No pictures go in the copy; retype exactly the lines from the one with "turquoise boat: 3 -> 2" through the last line of the records.

(Object transformation records)
++++
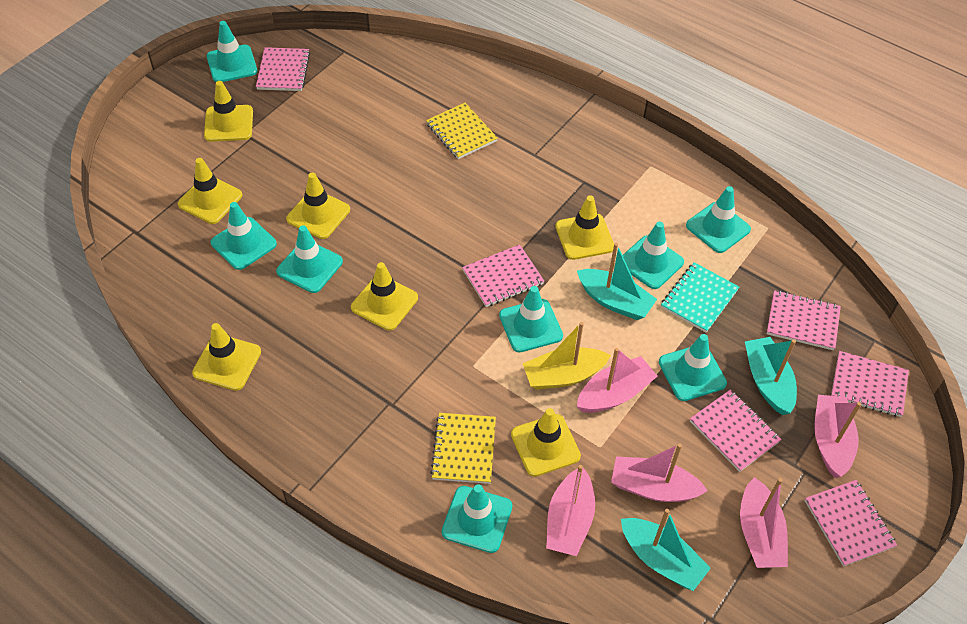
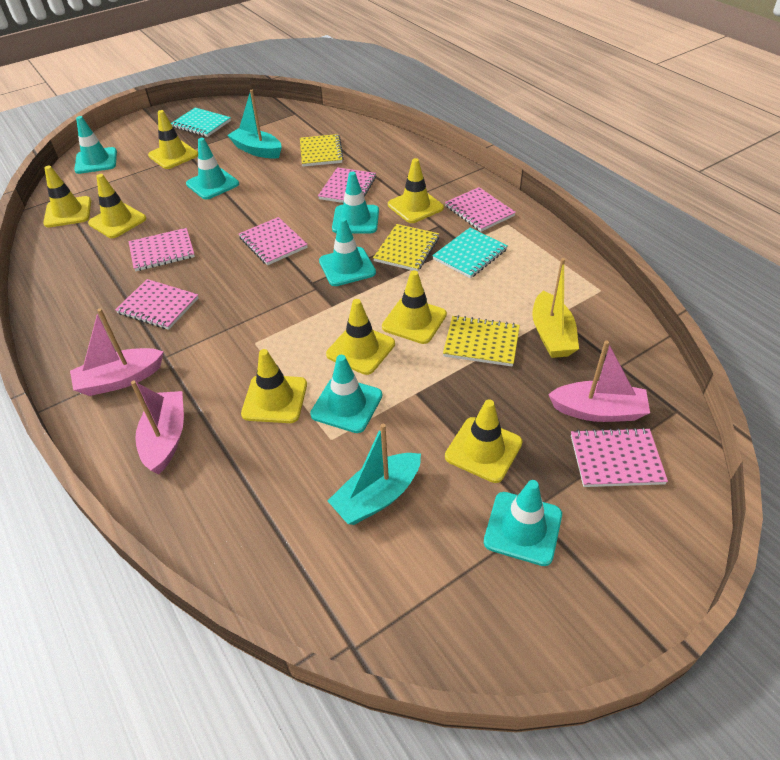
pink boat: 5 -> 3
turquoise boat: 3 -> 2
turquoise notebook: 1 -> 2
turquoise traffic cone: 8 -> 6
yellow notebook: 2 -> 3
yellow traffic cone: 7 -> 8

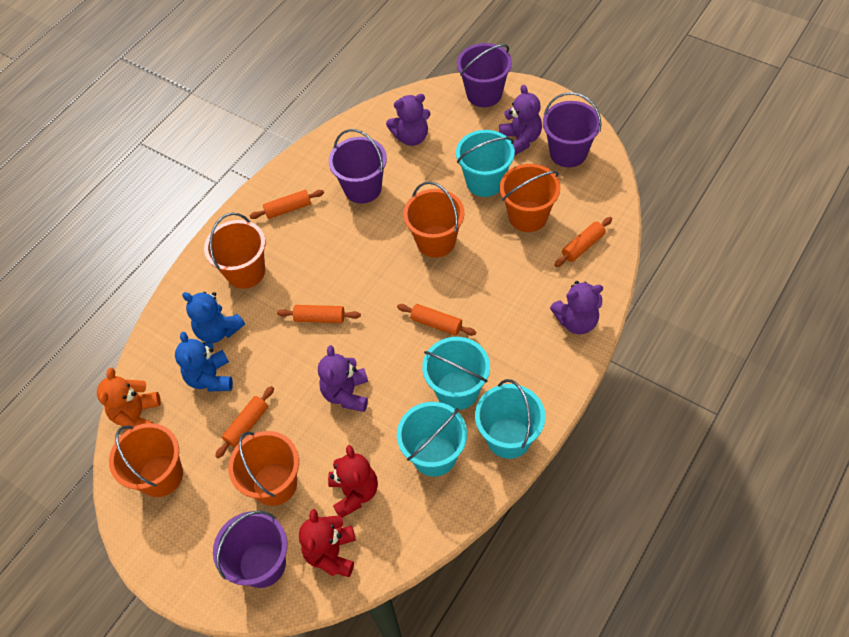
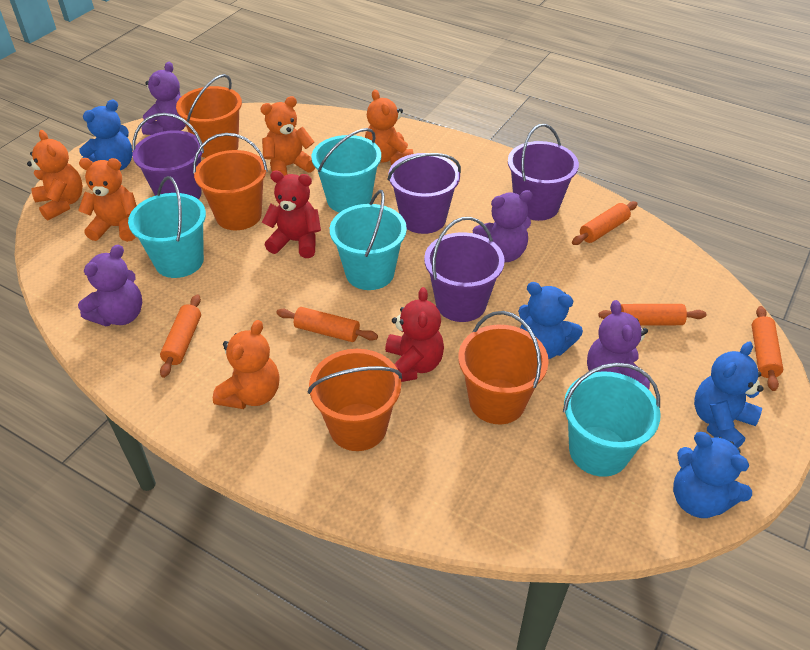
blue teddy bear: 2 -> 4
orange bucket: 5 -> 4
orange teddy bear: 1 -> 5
++++
## Problem solution
turquoise boat: 3 -> 2
turquoise notebook: 1 -> 2
turquoise traffic cone: 8 -> 6
yellow notebook: 2 -> 3
yellow traffic cone: 7 -> 8

blue teddy bear: 2 -> 4
orange bucket: 5 -> 4
orange teddy bear: 1 -> 5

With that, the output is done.